- INSTRUCTIONS FOR THE TASK
Where a line of the material includes the string "NAND", copy that line.

=== DATA FOR REVIEW ===

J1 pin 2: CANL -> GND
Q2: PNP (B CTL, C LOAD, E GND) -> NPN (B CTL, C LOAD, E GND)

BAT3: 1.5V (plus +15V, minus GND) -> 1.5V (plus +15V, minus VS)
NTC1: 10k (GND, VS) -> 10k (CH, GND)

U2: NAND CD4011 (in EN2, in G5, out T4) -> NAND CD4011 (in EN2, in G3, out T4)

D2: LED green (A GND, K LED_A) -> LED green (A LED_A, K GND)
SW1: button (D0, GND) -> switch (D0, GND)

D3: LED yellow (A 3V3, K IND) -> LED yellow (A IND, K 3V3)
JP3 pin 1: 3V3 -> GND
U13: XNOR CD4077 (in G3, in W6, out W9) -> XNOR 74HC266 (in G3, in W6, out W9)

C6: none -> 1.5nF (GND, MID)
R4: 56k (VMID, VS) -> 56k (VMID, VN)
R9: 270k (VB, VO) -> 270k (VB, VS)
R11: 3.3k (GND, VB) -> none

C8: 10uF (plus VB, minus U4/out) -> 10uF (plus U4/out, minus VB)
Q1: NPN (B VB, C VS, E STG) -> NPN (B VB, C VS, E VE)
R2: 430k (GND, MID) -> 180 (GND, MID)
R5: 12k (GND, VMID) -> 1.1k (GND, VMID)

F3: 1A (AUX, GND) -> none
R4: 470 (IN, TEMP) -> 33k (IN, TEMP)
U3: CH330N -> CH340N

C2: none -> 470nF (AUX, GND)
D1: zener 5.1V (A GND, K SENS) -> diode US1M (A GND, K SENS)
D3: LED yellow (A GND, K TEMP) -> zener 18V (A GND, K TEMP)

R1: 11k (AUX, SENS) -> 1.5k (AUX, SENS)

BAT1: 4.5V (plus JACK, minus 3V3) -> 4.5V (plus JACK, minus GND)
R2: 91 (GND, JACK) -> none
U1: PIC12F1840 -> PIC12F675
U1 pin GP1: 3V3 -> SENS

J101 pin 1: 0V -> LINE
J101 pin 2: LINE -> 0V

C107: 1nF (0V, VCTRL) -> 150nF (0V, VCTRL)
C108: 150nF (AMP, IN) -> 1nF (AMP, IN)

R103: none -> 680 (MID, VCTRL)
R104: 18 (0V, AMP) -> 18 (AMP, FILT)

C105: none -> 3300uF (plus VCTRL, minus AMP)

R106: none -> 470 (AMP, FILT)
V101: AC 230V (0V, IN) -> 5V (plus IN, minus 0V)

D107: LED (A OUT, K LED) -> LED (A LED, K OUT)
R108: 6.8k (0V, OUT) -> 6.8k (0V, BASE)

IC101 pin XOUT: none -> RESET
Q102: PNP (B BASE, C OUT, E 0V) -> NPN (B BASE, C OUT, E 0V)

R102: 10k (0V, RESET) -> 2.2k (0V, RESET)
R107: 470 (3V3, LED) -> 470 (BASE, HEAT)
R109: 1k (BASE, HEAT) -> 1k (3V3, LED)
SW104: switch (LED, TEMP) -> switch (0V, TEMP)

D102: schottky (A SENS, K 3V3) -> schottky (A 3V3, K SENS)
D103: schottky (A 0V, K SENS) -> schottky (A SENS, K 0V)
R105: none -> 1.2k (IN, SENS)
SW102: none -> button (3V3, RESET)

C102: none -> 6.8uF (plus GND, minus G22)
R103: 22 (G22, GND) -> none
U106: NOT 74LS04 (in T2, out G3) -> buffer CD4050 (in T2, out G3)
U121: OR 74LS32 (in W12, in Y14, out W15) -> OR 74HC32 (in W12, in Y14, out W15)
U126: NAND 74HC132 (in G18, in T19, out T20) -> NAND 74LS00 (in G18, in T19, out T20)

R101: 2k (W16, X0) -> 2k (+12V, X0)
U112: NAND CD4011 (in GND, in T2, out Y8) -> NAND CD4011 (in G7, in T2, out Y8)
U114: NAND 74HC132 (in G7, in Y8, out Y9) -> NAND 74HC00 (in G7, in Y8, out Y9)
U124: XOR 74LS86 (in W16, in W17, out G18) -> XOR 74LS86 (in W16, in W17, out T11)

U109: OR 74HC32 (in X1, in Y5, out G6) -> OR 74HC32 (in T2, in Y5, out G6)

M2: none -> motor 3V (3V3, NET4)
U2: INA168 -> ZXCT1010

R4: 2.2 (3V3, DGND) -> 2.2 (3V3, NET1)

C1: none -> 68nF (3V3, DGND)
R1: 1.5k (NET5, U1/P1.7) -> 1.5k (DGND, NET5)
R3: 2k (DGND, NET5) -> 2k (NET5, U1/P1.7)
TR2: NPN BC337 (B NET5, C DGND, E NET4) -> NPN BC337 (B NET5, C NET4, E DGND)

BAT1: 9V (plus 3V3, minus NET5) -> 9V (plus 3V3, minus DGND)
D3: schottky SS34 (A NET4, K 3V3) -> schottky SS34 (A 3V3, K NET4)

===

- EXERCISE ANSWER
U2: NAND CD4011 (in EN2, in G5, out T4) -> NAND CD4011 (in EN2, in G3, out T4)
U126: NAND 74HC132 (in G18, in T19, out T20) -> NAND 74LS00 (in G18, in T19, out T20)
U112: NAND CD4011 (in GND, in T2, out Y8) -> NAND CD4011 (in G7, in T2, out Y8)
U114: NAND 74HC132 (in G7, in Y8, out Y9) -> NAND 74HC00 (in G7, in Y8, out Y9)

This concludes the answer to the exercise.